Segment Start: RECORDS SUPPLIED

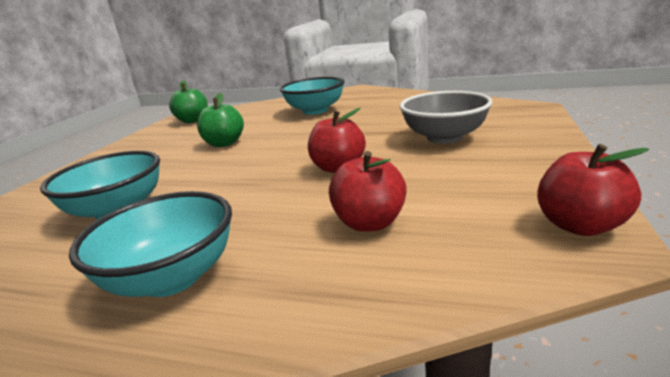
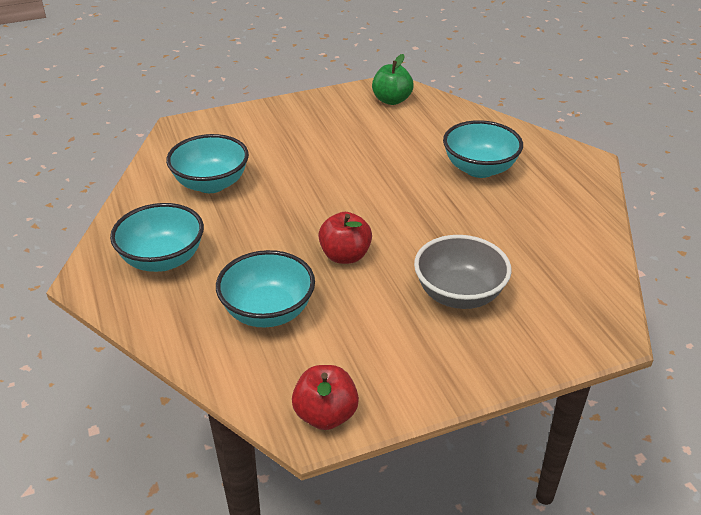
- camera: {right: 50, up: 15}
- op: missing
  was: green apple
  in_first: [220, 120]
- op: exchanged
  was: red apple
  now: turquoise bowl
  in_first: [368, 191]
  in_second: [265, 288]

Segment End: RECORDS SUPPLIED

Word for word, restate all of the material, omitting the images.

■ **WRITTEN ANSWER**
- camera: {right: 50, up: 15}
- op: missing
  was: green apple
  in_first: [220, 120]
- op: exchanged
  was: red apple
  now: turquoise bowl
  in_first: [368, 191]
  in_second: [265, 288]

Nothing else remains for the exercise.